Your instructions: Would you copy out each line of the records below that includes the word "cone"?

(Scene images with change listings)
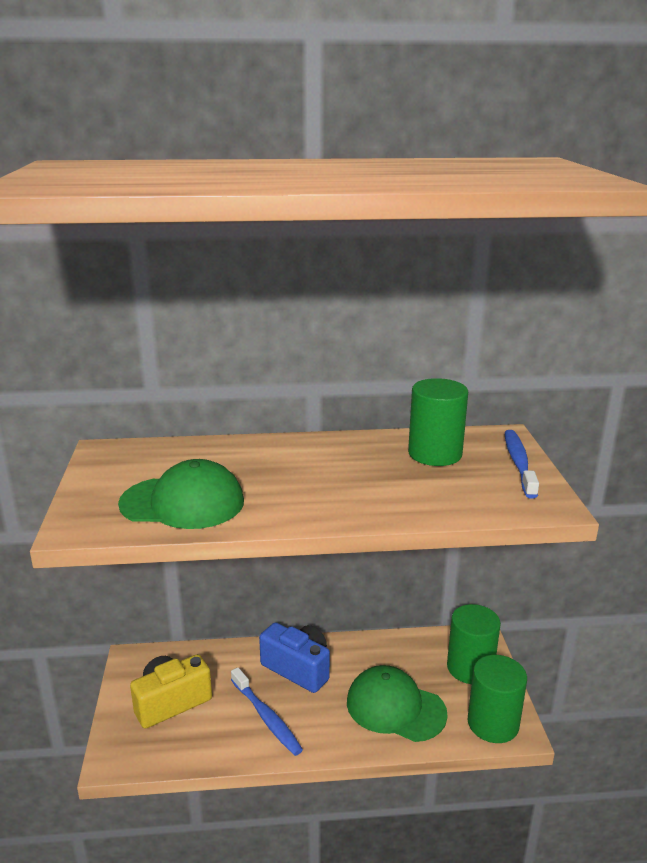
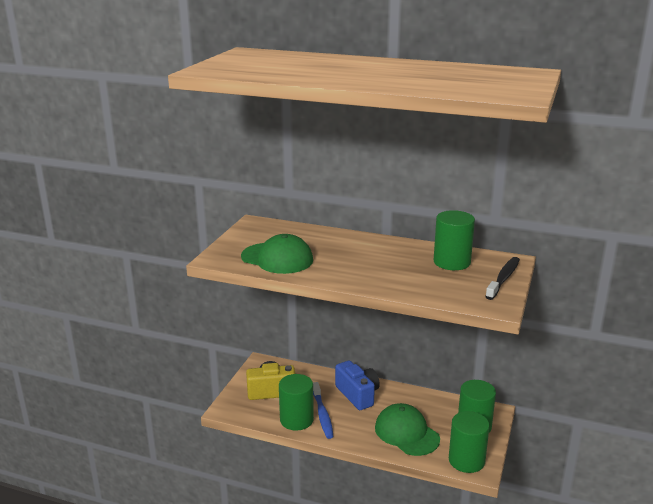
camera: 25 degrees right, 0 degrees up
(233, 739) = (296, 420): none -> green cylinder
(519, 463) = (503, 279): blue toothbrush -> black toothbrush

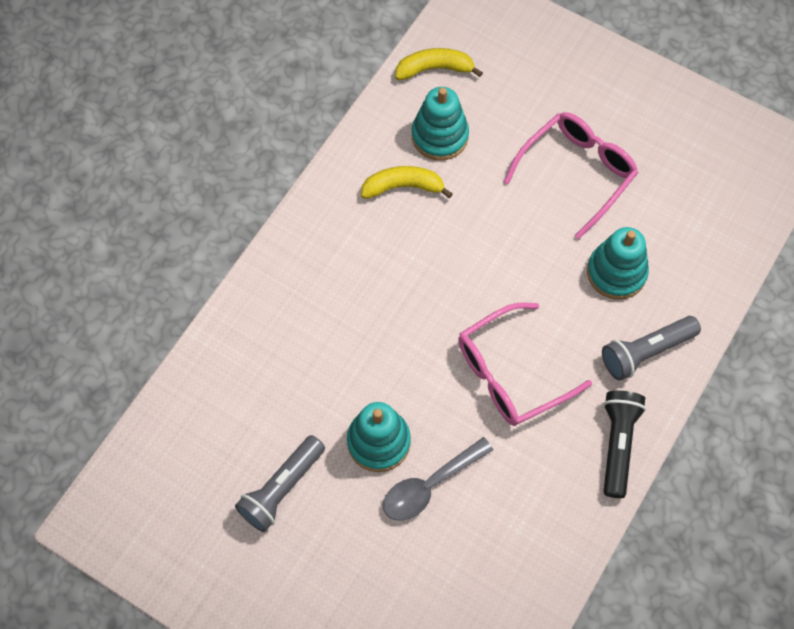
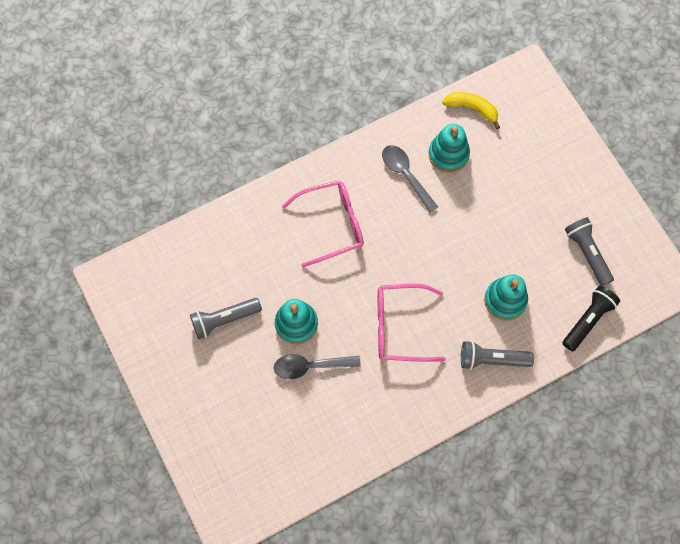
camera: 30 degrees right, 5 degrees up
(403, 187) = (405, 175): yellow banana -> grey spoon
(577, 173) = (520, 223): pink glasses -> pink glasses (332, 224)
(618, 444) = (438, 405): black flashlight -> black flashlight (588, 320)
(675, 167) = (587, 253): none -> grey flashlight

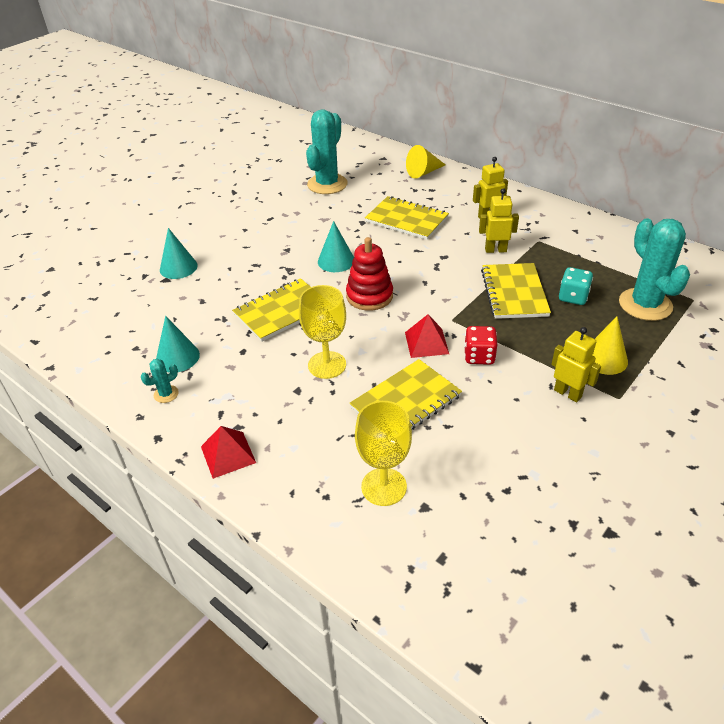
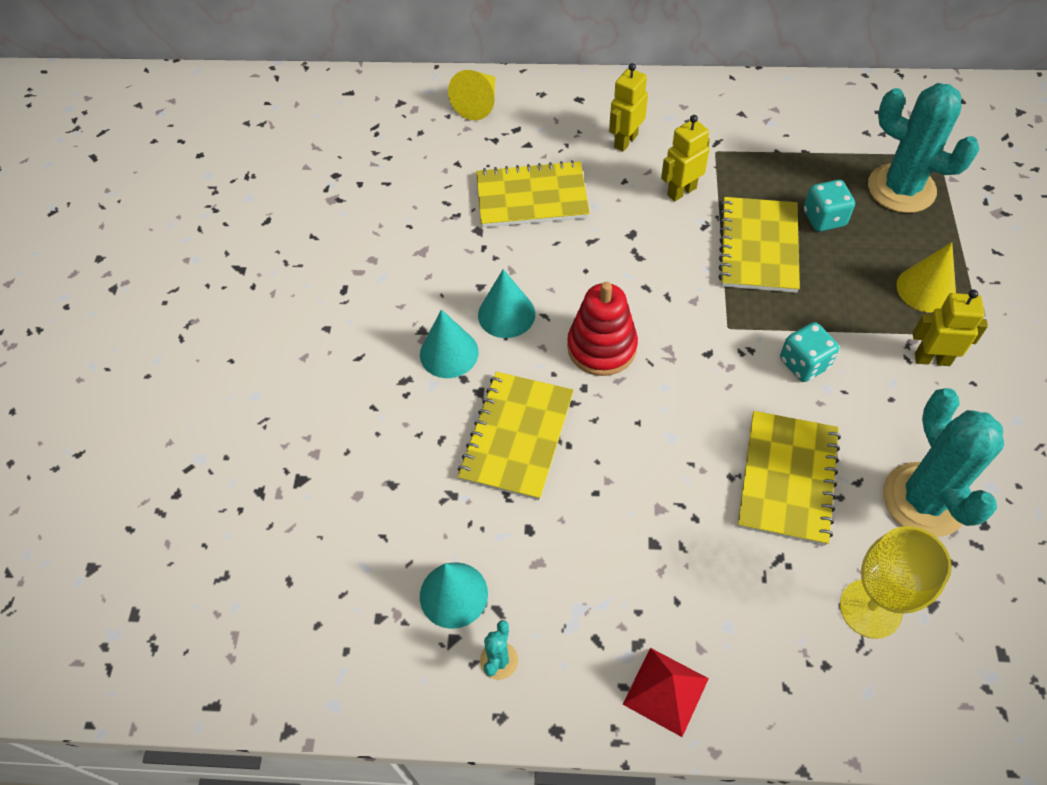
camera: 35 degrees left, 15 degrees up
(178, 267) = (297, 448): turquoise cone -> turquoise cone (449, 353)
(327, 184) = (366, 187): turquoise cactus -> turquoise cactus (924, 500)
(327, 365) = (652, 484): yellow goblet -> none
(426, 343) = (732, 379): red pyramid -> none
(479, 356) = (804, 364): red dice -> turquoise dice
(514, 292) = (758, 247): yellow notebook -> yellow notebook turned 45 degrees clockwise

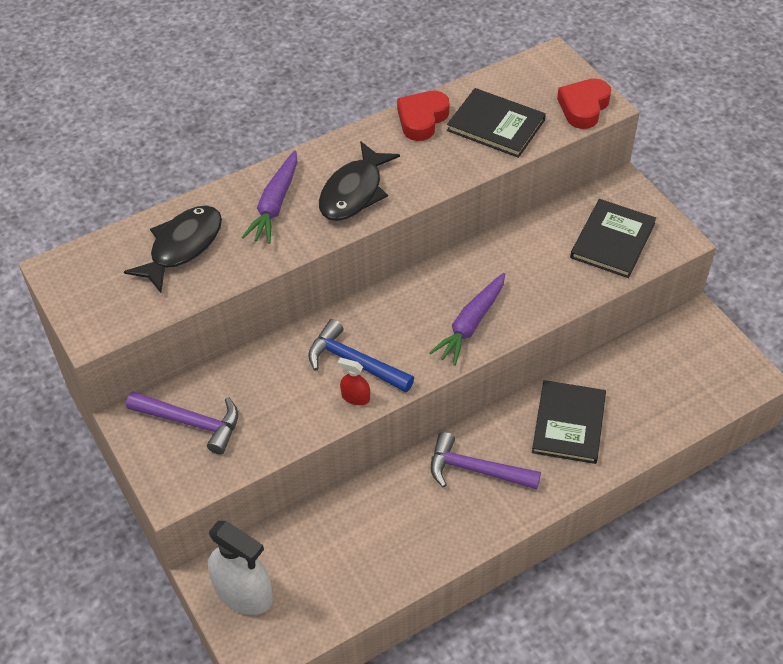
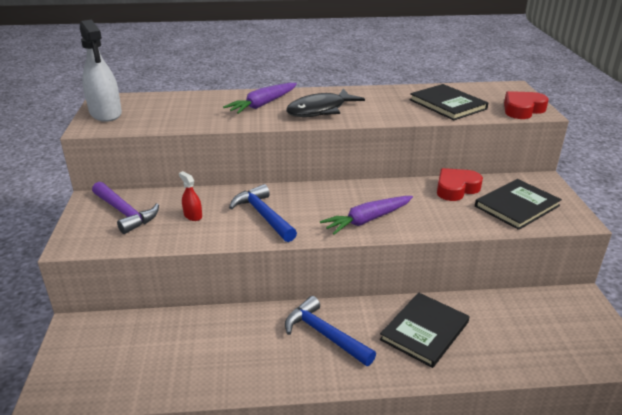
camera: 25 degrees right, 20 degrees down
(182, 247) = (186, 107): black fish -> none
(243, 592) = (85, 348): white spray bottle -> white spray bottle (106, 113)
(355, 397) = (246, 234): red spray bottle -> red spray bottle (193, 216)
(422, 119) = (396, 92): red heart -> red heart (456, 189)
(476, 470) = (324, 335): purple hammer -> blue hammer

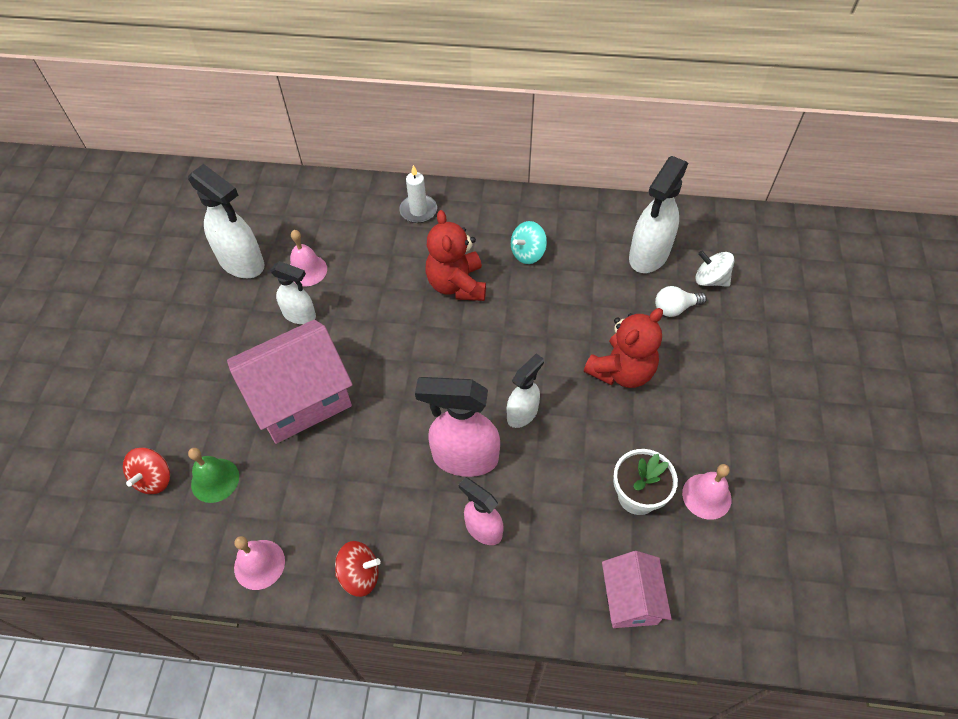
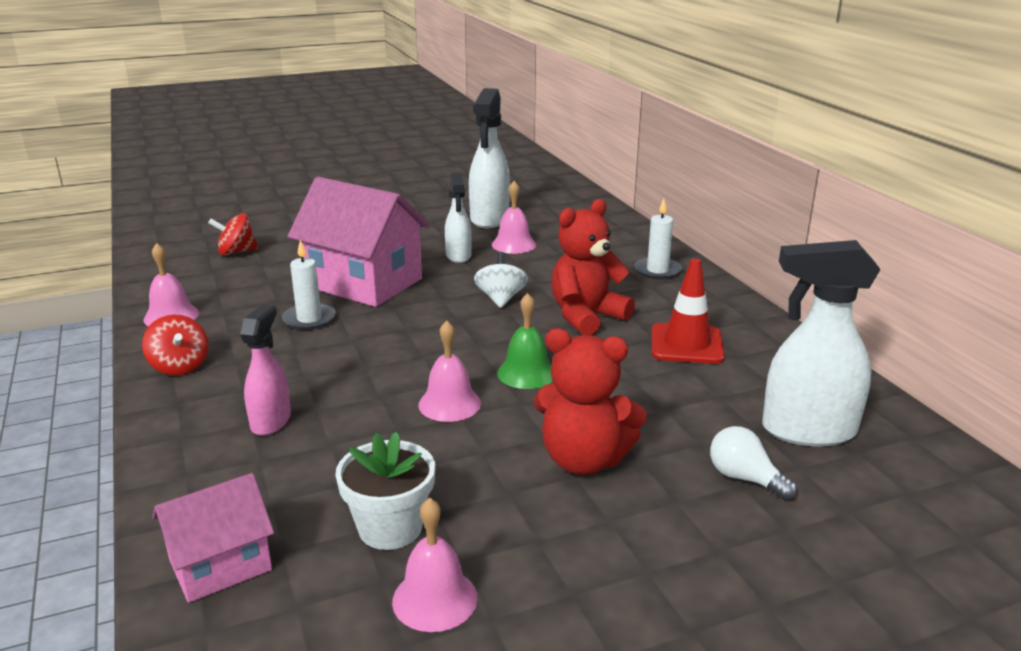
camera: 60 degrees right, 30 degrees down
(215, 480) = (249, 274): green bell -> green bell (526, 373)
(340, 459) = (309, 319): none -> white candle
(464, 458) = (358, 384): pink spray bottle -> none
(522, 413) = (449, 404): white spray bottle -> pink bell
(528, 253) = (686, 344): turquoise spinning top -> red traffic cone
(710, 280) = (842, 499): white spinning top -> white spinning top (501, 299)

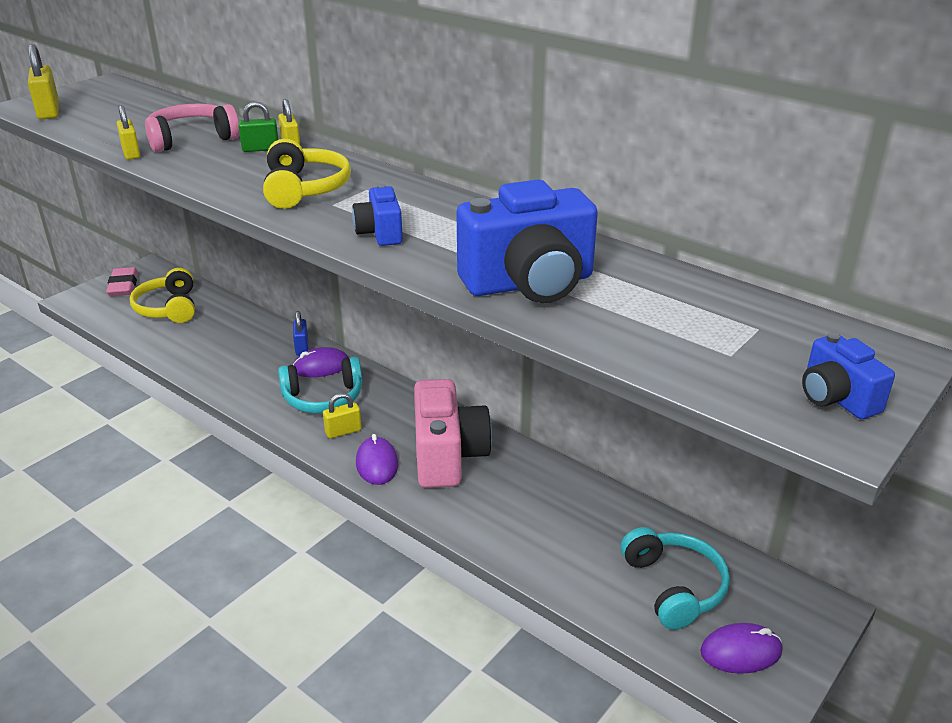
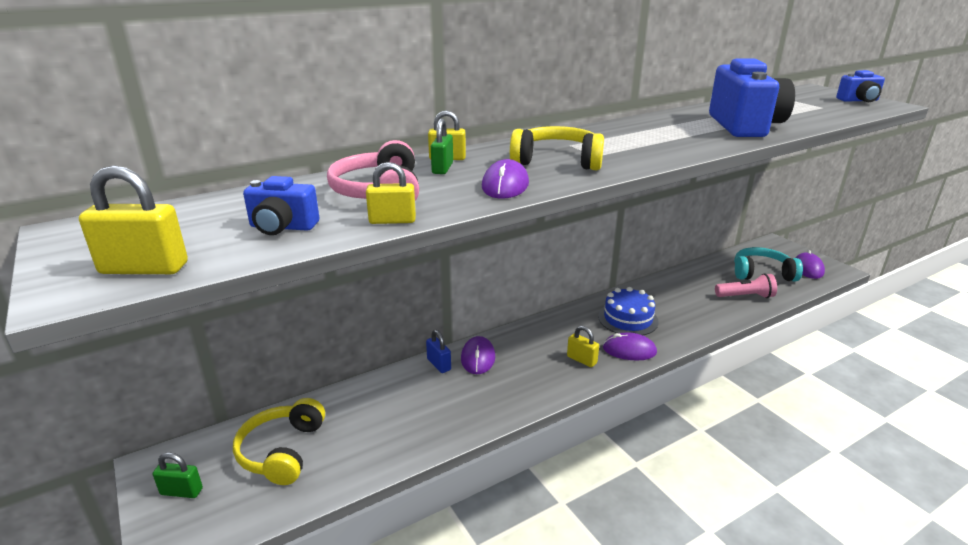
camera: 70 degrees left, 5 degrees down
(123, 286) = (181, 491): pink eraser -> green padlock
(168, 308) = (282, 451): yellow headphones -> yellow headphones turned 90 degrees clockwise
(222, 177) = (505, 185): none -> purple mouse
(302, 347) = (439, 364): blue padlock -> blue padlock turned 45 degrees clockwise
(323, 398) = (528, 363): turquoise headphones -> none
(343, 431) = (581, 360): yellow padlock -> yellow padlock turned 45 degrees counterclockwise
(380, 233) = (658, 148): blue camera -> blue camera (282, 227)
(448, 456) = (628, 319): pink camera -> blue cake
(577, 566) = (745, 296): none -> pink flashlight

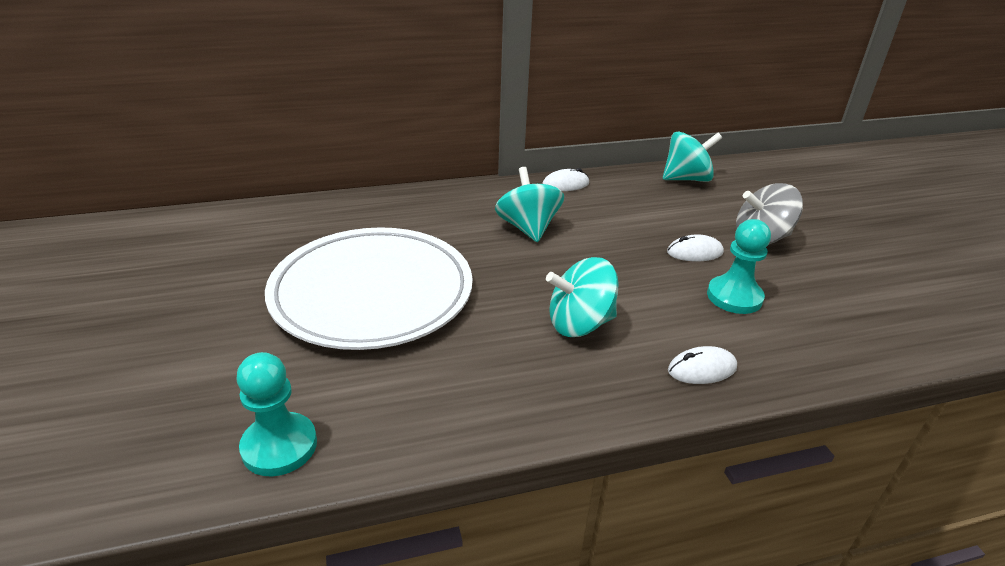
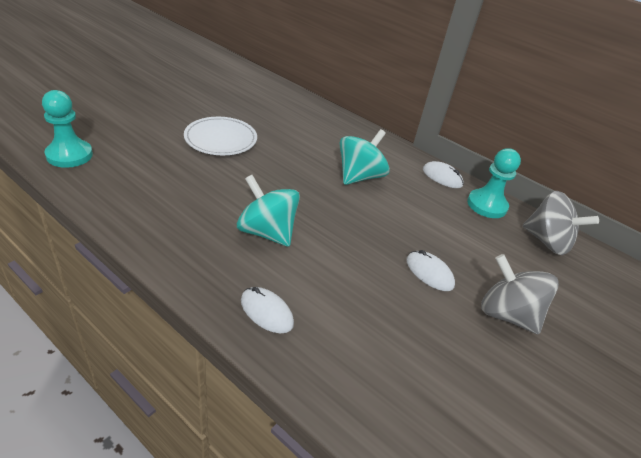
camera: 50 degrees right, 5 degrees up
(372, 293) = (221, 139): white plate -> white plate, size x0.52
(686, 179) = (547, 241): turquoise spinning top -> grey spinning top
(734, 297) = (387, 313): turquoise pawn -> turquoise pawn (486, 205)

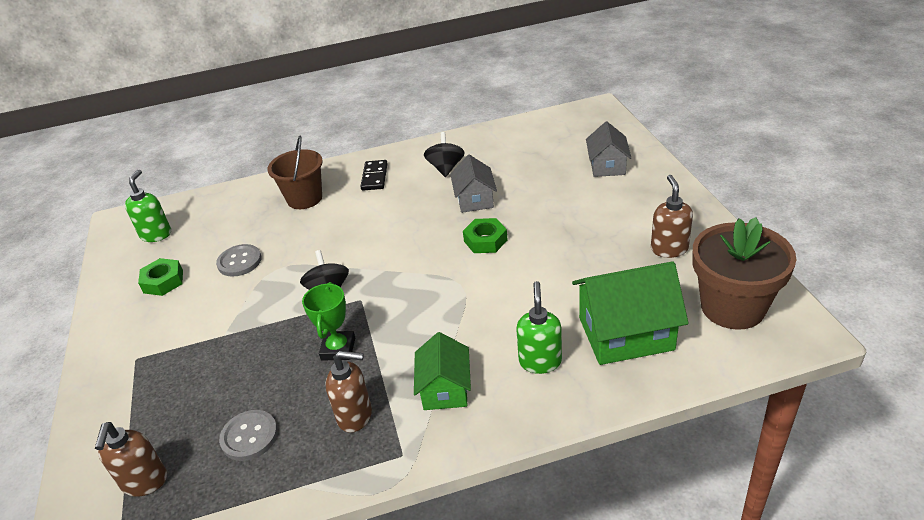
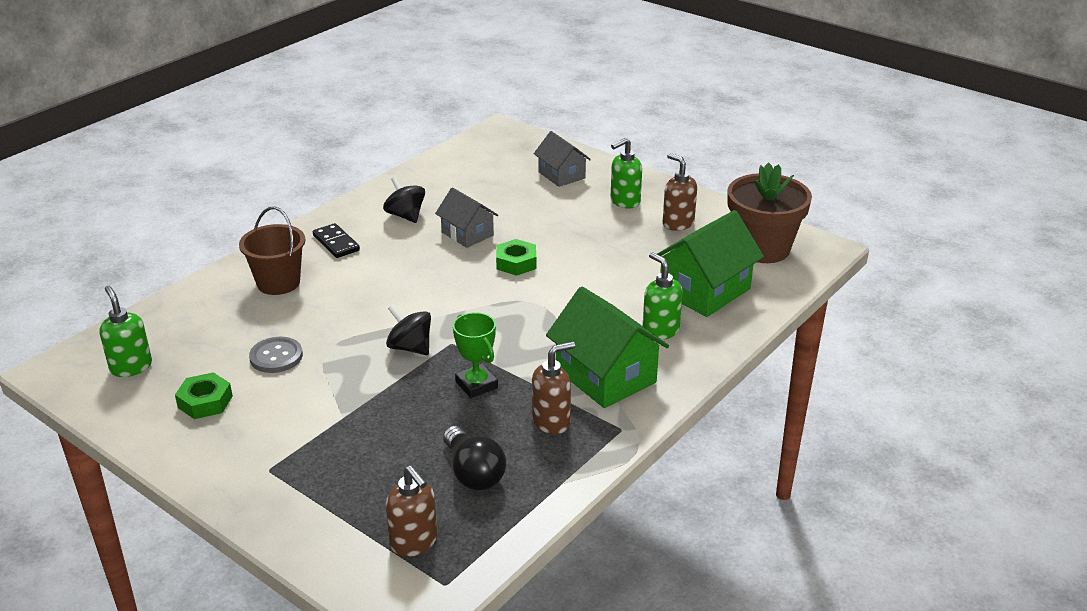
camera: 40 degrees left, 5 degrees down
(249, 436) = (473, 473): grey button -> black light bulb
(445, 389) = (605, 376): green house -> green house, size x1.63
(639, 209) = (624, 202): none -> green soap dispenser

Response:
(178, 267) = (297, 448): turquoise cone -> turquoise cone (449, 353)
(528, 253) = (686, 344): turquoise spinning top -> red traffic cone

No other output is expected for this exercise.